=== Data records ===

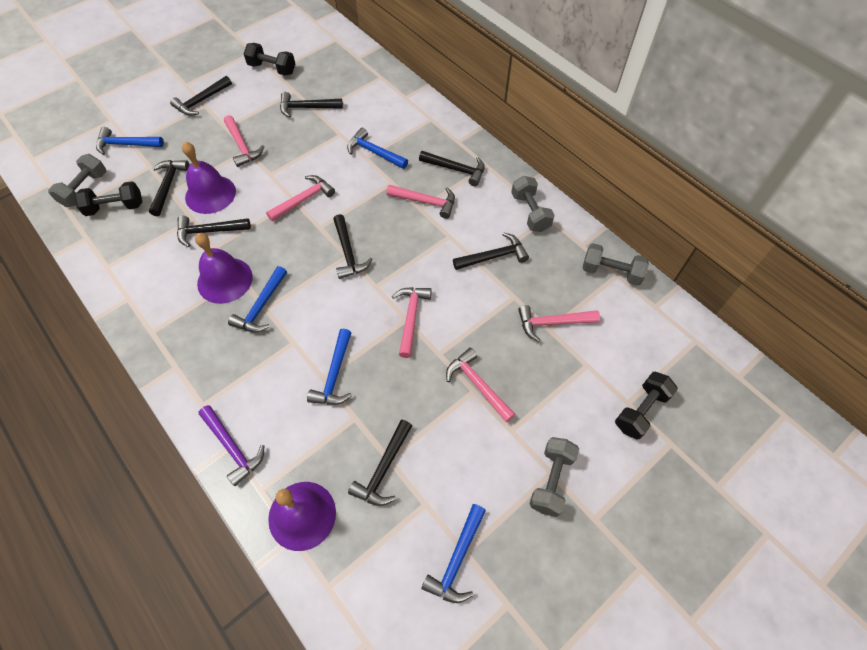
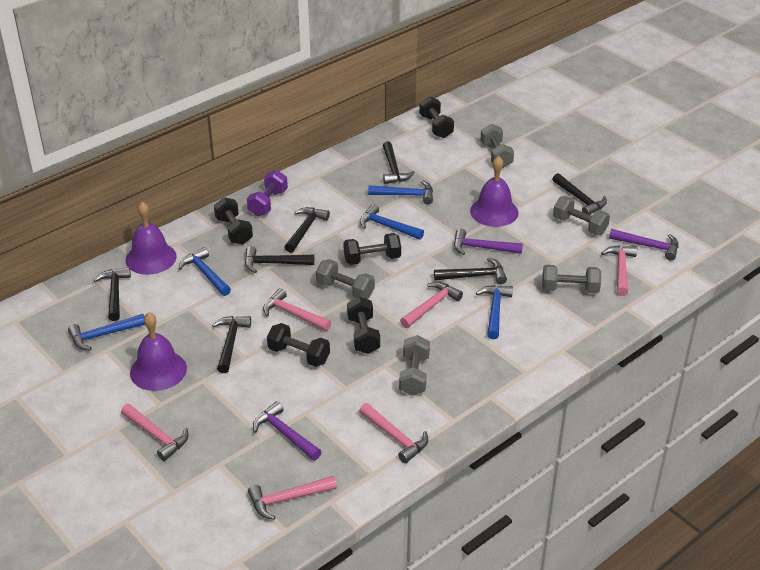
black dumbbell: 3 -> 5
black hammer: 8 -> 7
grey dumbbell: 4 -> 5
purple dumbbell: 0 -> 1
purple hammer: 1 -> 3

===

• _Exercise goal_
Scan the data above line by line. Please say how many lines hold the word "purple", and give only that number.

• _Output_
2